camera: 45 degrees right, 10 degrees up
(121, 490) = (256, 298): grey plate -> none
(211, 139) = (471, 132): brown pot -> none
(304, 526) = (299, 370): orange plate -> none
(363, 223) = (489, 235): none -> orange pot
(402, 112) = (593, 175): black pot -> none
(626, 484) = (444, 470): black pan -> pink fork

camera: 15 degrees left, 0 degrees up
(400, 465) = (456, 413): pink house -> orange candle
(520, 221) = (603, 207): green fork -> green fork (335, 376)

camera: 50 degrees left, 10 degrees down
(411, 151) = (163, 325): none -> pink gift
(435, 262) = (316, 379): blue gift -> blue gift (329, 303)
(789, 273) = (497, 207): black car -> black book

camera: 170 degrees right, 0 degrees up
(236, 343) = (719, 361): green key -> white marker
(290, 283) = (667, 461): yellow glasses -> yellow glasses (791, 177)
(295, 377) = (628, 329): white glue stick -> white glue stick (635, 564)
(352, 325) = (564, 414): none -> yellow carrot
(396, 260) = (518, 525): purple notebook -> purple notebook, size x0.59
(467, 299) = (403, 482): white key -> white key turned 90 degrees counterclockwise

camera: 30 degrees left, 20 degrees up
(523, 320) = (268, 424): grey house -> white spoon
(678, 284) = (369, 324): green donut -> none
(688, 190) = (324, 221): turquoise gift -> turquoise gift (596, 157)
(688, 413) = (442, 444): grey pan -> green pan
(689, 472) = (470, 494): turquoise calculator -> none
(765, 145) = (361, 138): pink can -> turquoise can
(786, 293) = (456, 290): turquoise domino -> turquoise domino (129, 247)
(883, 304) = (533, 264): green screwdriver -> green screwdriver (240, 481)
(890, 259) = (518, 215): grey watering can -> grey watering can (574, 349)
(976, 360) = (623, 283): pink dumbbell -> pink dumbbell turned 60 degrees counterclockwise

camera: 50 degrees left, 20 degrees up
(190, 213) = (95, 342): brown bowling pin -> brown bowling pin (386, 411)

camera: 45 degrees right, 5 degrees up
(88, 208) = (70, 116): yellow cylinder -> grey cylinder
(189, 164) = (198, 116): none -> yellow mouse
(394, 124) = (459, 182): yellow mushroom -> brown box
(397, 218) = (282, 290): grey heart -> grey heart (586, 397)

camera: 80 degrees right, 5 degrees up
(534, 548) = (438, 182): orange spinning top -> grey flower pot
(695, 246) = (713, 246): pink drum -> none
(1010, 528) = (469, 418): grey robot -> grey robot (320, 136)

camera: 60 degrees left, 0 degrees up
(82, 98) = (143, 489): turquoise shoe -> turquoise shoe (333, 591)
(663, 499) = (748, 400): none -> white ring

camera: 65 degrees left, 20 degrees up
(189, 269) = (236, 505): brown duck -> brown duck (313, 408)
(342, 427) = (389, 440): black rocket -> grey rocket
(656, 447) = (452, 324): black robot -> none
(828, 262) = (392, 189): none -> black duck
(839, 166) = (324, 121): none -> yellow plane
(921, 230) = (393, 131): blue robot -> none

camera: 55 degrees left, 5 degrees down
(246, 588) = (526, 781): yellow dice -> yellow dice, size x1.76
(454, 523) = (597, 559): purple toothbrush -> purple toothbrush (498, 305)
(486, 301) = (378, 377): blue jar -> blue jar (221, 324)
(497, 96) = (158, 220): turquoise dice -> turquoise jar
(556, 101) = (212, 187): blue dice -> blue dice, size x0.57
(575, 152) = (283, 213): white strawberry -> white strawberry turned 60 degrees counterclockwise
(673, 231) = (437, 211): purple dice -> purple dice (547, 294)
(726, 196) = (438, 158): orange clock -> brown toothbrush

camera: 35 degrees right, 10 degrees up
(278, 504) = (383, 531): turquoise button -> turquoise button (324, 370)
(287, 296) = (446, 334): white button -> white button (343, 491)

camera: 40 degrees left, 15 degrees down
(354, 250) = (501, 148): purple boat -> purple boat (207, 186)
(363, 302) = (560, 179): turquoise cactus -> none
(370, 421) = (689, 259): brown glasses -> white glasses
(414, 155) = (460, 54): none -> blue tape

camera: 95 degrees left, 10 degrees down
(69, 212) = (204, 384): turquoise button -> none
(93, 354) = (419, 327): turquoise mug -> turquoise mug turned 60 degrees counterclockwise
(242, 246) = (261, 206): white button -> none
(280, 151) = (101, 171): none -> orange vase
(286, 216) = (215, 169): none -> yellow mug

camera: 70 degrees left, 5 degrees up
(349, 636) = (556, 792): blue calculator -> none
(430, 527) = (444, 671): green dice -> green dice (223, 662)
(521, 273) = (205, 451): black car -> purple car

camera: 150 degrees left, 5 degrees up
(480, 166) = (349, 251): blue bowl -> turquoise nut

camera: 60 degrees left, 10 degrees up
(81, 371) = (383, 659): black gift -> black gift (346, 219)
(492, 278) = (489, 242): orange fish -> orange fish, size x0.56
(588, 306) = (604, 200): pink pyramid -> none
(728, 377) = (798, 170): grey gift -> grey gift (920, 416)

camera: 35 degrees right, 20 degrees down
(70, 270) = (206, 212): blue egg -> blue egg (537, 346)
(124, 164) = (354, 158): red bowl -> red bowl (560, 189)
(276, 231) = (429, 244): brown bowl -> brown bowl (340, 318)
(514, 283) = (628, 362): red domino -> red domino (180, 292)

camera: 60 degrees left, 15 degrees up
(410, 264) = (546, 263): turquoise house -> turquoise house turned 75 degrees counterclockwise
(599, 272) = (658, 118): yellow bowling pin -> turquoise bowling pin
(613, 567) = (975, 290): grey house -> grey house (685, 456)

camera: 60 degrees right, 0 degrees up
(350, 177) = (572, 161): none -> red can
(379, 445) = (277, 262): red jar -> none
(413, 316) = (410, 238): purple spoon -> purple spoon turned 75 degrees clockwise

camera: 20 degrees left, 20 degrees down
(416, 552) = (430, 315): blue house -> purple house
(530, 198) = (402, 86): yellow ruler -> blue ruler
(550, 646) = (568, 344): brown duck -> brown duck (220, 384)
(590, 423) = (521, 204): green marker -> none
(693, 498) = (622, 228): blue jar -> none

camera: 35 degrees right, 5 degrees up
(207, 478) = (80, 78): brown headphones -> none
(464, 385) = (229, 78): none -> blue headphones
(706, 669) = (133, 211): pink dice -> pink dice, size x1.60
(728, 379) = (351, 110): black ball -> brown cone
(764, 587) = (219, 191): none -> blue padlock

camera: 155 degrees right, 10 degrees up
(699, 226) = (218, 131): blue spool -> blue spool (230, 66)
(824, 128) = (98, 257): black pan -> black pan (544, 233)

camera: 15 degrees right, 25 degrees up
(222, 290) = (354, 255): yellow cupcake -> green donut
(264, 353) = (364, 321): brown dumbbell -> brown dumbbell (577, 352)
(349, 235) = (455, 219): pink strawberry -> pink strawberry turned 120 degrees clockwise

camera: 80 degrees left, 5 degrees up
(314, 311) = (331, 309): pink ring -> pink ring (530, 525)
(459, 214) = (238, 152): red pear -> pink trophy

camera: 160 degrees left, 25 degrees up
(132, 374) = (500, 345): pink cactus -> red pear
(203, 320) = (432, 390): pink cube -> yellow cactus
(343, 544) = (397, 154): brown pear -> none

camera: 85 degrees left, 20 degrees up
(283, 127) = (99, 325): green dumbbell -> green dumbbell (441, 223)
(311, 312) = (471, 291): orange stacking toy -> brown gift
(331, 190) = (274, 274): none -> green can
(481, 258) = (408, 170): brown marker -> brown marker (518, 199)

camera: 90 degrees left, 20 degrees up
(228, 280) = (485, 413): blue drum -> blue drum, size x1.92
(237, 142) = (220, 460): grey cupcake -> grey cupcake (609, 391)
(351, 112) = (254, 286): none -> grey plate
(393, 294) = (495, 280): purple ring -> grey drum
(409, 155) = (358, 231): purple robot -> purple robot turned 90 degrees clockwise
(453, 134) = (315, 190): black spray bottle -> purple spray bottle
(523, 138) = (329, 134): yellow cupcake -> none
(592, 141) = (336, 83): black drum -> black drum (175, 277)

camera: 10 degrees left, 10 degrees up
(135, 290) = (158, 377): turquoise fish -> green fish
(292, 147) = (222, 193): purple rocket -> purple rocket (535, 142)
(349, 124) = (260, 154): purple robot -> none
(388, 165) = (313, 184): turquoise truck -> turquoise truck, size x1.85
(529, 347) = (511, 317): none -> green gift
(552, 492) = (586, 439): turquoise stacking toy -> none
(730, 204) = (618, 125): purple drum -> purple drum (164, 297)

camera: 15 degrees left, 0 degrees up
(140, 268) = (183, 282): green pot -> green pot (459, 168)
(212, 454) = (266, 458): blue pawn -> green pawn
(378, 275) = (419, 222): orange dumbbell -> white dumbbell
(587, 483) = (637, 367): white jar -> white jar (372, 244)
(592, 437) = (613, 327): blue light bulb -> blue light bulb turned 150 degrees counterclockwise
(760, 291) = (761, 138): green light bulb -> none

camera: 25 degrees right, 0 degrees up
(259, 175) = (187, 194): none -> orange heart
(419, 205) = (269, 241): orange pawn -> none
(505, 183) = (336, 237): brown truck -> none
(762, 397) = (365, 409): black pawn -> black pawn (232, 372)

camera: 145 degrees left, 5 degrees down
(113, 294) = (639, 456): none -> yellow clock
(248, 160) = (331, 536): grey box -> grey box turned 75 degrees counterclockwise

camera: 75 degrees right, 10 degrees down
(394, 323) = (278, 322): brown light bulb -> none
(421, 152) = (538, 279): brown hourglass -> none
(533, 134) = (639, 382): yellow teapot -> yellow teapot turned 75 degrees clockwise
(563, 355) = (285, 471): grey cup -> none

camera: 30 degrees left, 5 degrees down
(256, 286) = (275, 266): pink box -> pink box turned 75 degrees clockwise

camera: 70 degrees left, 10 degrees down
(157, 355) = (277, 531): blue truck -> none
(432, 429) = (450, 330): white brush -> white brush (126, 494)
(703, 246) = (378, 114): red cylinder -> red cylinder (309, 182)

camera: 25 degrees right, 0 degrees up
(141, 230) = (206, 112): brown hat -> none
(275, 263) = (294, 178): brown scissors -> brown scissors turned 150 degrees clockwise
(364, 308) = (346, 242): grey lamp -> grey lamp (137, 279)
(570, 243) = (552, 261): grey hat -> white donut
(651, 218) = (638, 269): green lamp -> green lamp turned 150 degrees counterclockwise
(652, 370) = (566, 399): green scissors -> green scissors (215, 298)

----------------

THE TASK: Which lines in the entries above contain "fish"? Pull each of them out.

SOLUTION TO THIS EXERCISE:
(492, 278) = (489, 242): orange fish -> orange fish, size x0.56
(135, 290) = (158, 377): turquoise fish -> green fish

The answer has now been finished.